- [Task prompt] In the entries below, how many lines contain the string "none"? State the number and nothing else.

⟨

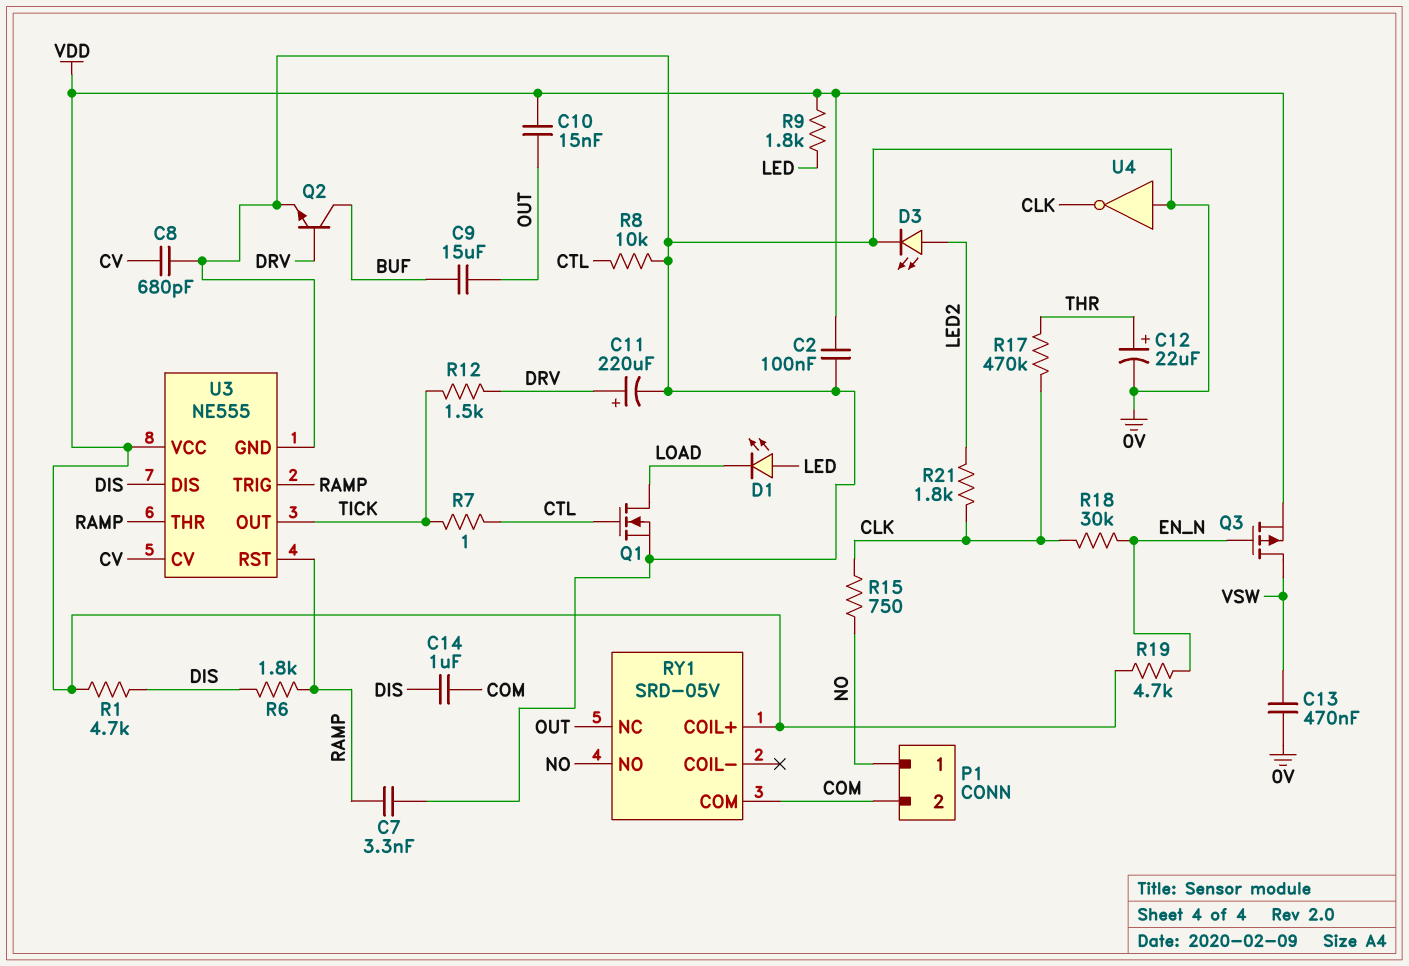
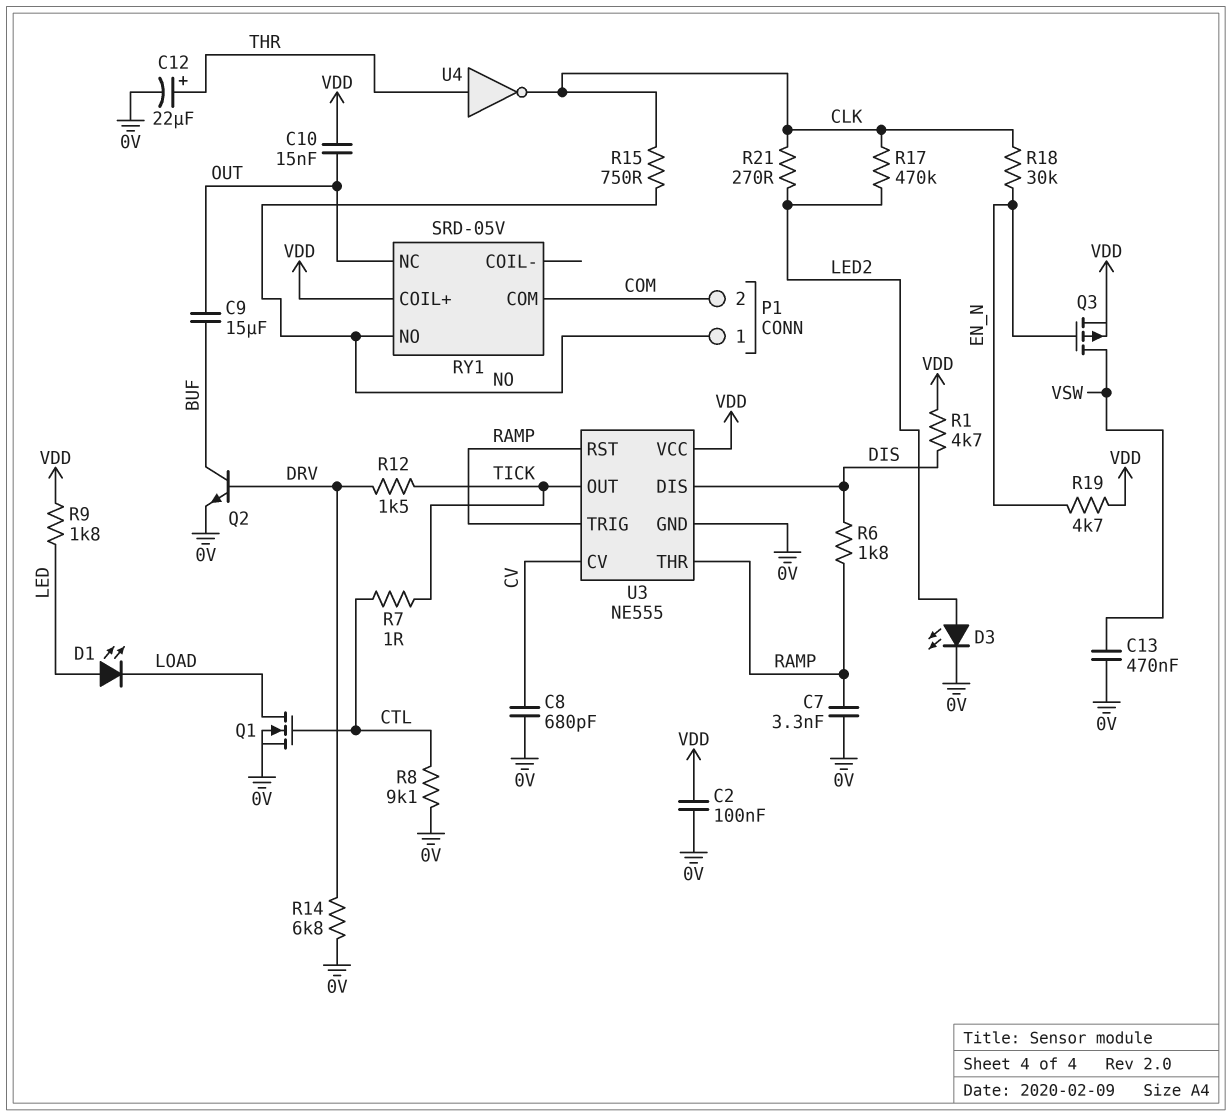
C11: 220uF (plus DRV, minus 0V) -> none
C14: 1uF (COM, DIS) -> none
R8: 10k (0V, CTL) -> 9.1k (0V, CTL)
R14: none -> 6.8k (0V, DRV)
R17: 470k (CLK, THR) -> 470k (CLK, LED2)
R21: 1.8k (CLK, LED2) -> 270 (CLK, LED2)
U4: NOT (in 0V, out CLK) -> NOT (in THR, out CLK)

⟩

- [Answer] 3